**Task data:**

● ● ● ● ● ● ●

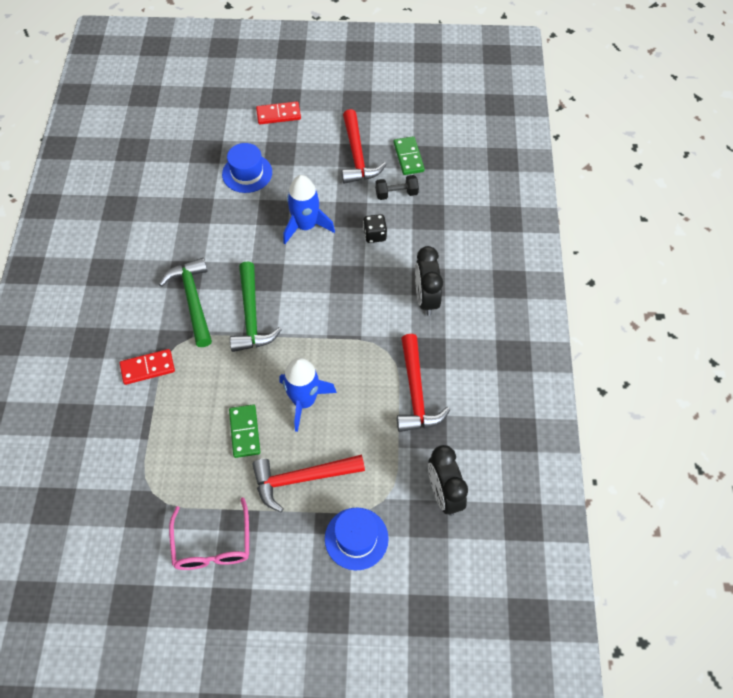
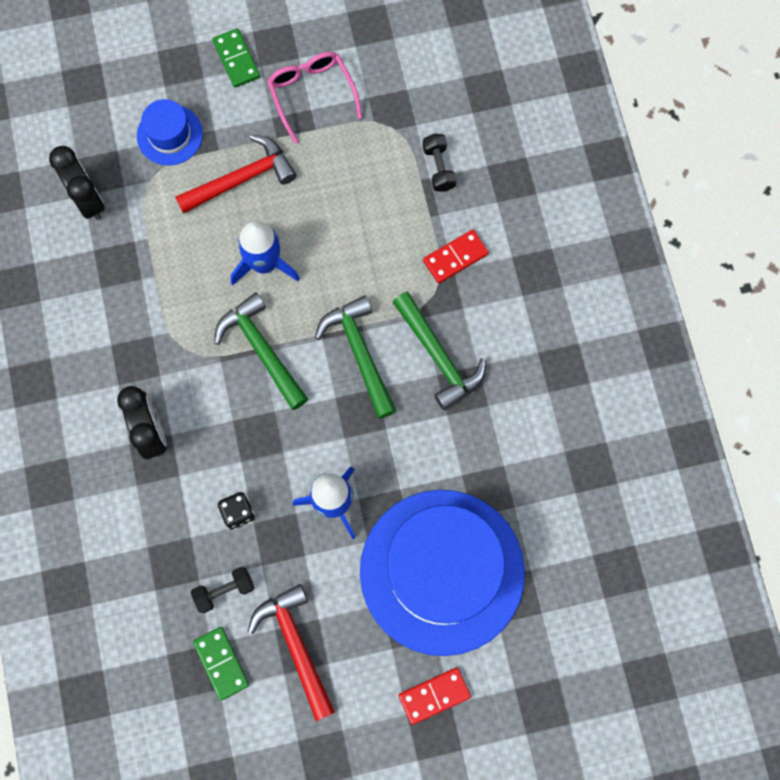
camera: 165 degrees right, 15 degrees up
(128, 445) = (438, 168): none -> black dumbbell
(244, 432) = (319, 213): green domino -> green domino (236, 59)
(247, 173) = (442, 571): blue hat -> blue hat, size x2.28
(326, 336) = (261, 350): none -> green hammer
(416, 393) = (140, 305): red hammer -> none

● ● ● ● ● ● ●

**How to complete this task:** Copy out every entry exactly as written, but not the pictures.

**Response below:**
camera: 165 degrees right, 15 degrees up
(128, 445) = (438, 168): none -> black dumbbell
(244, 432) = (319, 213): green domino -> green domino (236, 59)
(247, 173) = (442, 571): blue hat -> blue hat, size x2.28
(326, 336) = (261, 350): none -> green hammer
(416, 393) = (140, 305): red hammer -> none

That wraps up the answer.